■ How to complete this task: Restate, word for word, each entry that follows, but skip its pictures.

☆ ☆ ☆ ☆ ☆

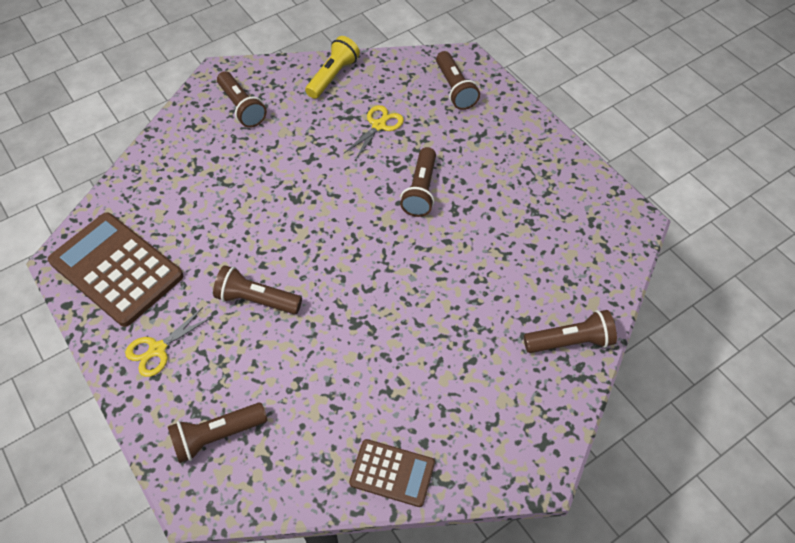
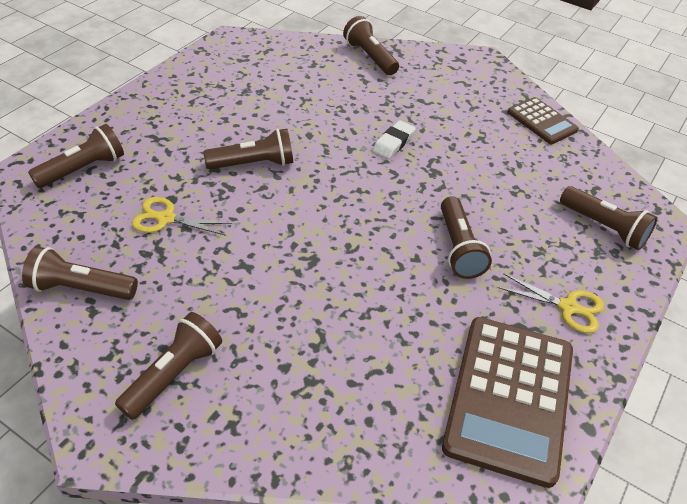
camera: 115 degrees left, 10 degrees down
(333, 76) = (81, 288): yellow flashlight -> brown flashlight
(392, 473) = (542, 121): brown calculator -> brown calculator turned 150 degrees clockwise
(409, 305) = (393, 143): none -> white eraser

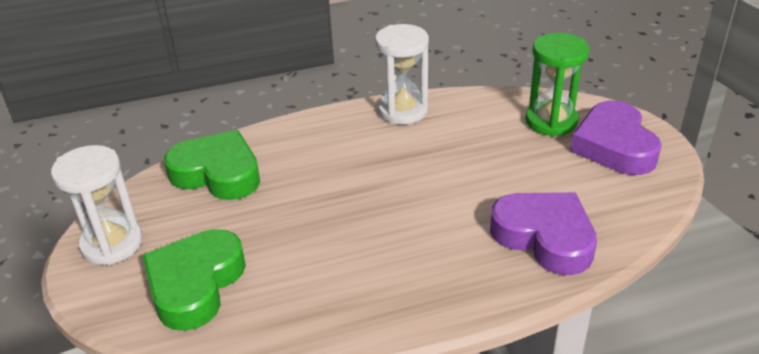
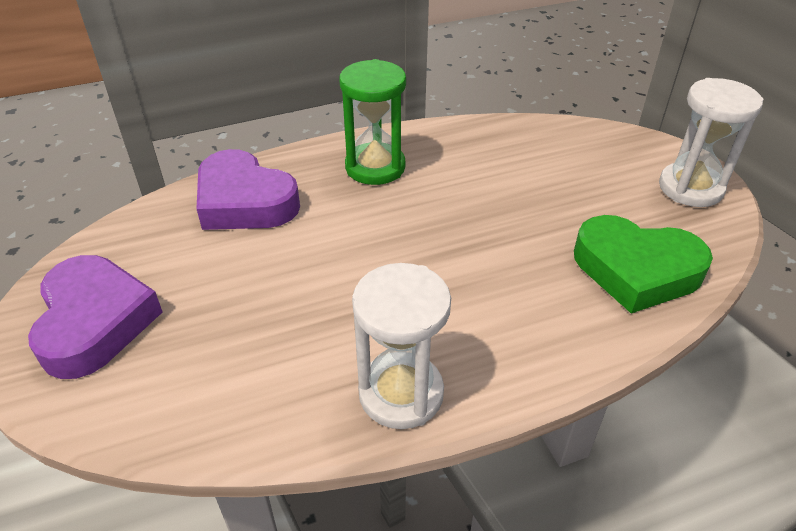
camera: 175 degrees right, 5 degrees up
(195, 284) = (579, 157): green heart -> none
(551, 121) = (162, 370): green hourglass -> green hourglass (375, 167)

☆ ☆ ☆ ☆ ☆

■ Output of the exercise:
camera: 115 degrees left, 10 degrees down
(333, 76) = (81, 288): yellow flashlight -> brown flashlight
(392, 473) = (542, 121): brown calculator -> brown calculator turned 150 degrees clockwise
(409, 305) = (393, 143): none -> white eraser

camera: 175 degrees right, 5 degrees up
(195, 284) = (579, 157): green heart -> none
(551, 121) = (162, 370): green hourglass -> green hourglass (375, 167)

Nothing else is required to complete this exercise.